Search for the word "none" in the entries. Each line that holds it should be copied.

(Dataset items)
BEGIN

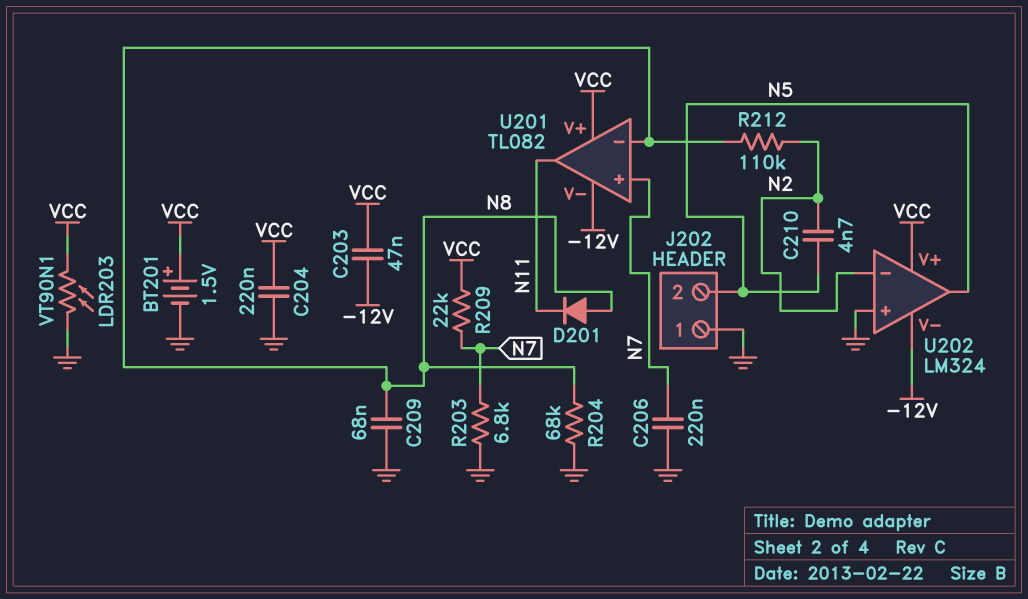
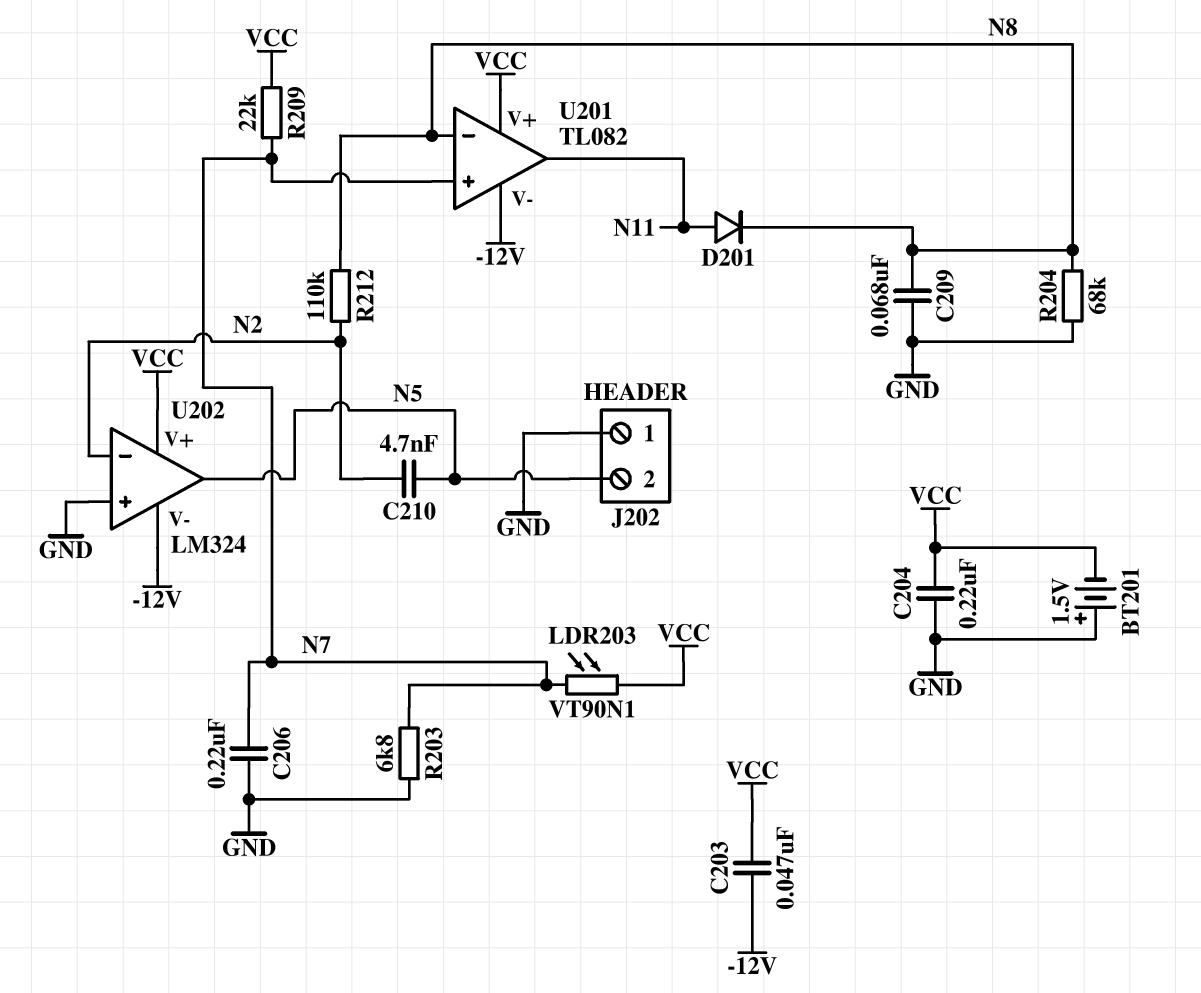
BT201: 1.5V (plus VCC, minus GND) -> 1.5V (plus GND, minus VCC)
D201: diode (A N8, K N11) -> diode (A N11, K N8)
LDR203: VT90N1 (GND, VCC) -> VT90N1 (N7, VCC)

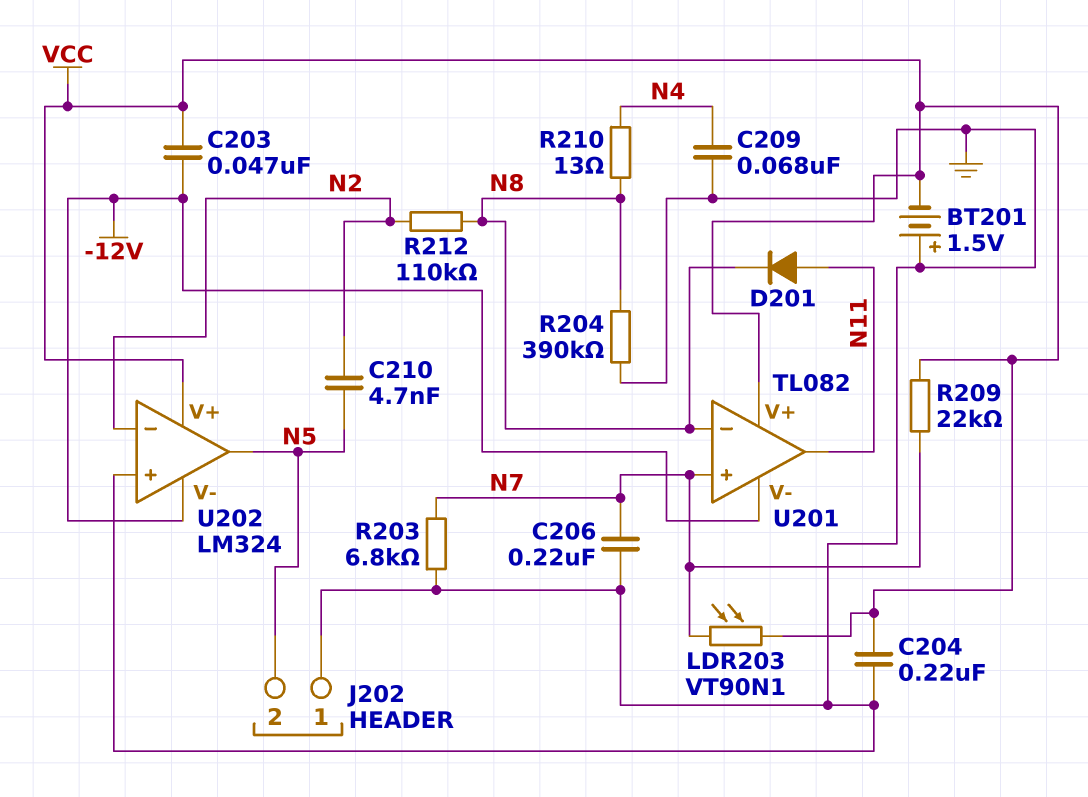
C209: 68nF (GND, N8) -> 68nF (GND, N4)
R204: 68k (GND, N8) -> 390k (GND, N8)
R210: none -> 13 (N4, N8)

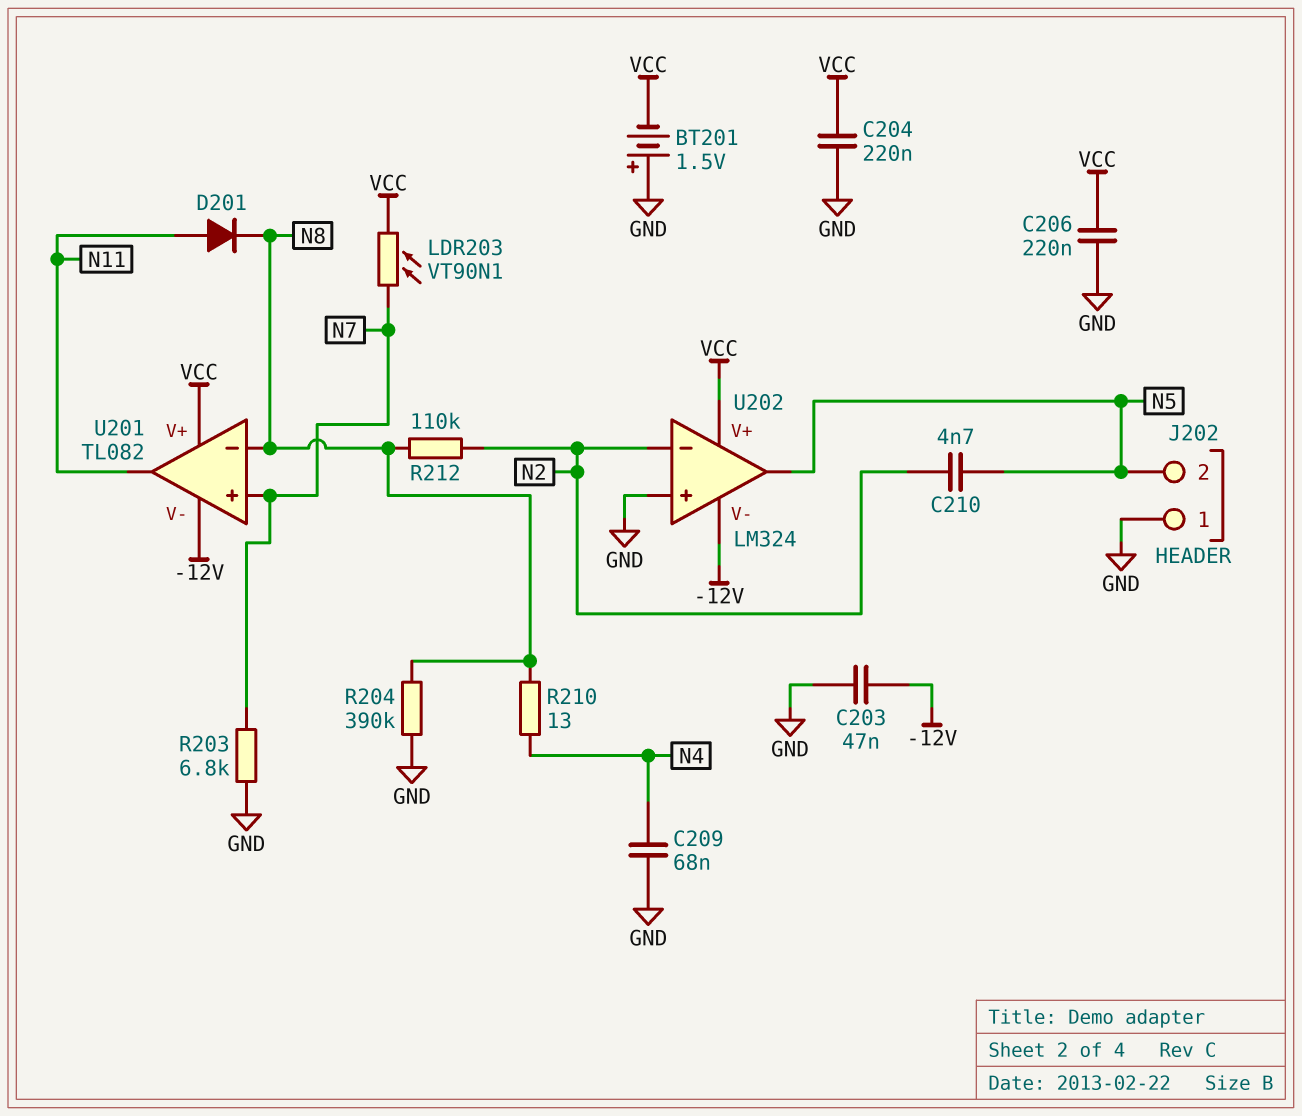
C203: 47nF (-12V, VCC) -> 47nF (-12V, GND)
C206: 220nF (GND, N7) -> 220nF (GND, VCC)
R209: 22k (N7, VCC) -> none

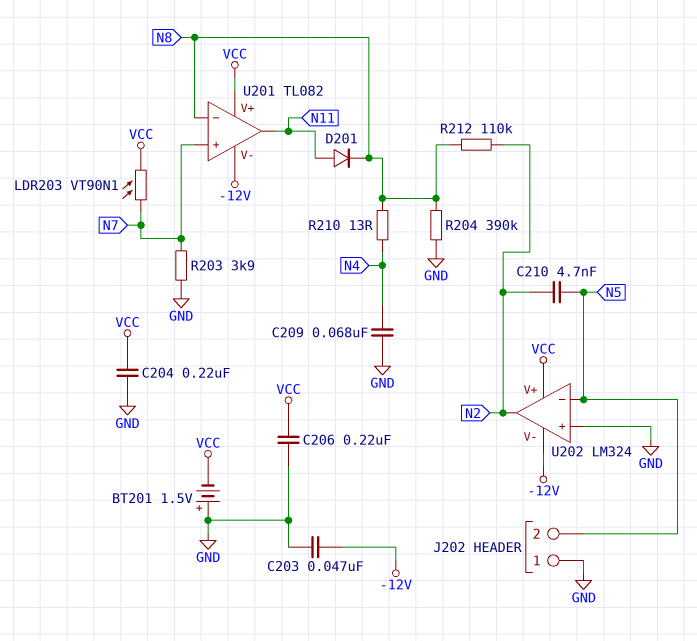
R203: 6.8k (GND, N7) -> 3.9k (GND, N7)
U202 pin in-: N2 -> N5
U202 pin out: N5 -> N2

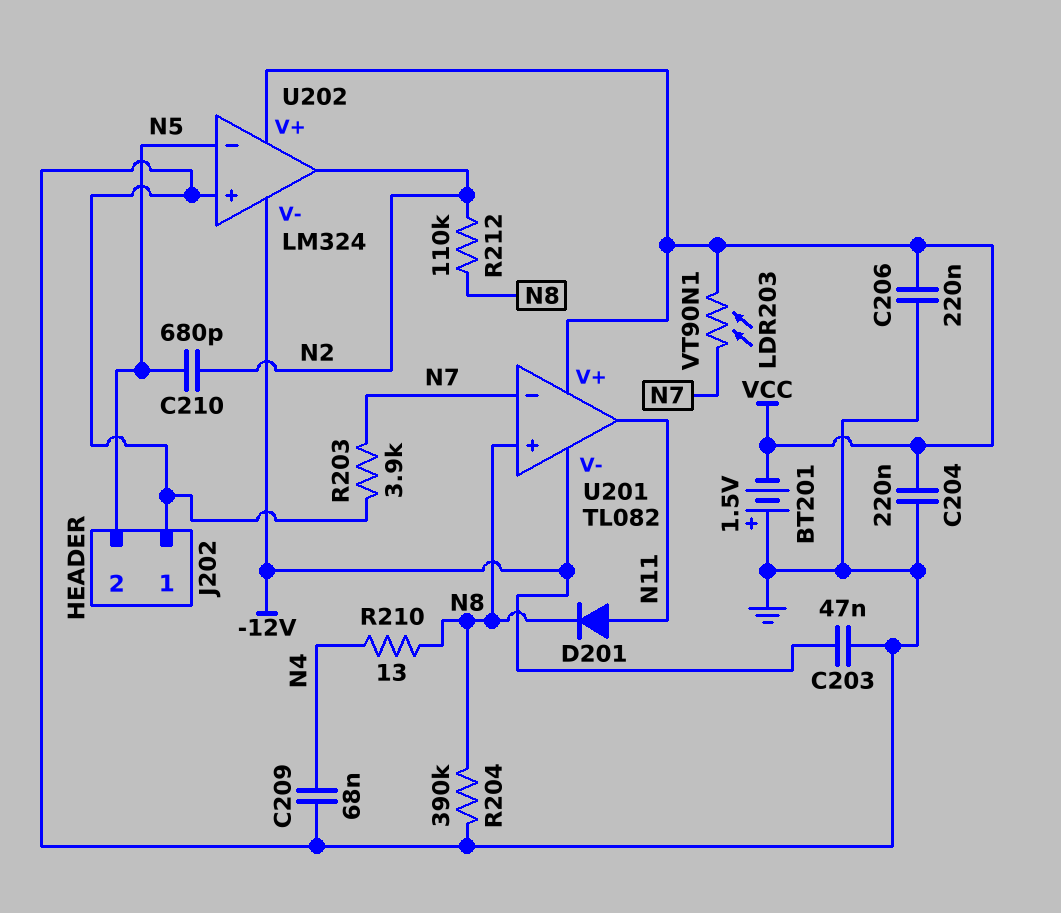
C210: 4.7nF (N2, N5) -> 680pF (N2, N5)
U201 pin in+: N7 -> N8
U201 pin in-: N8 -> N7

END

RESPONSE AREA>
R210: none -> 13 (N4, N8)
R209: 22k (N7, VCC) -> none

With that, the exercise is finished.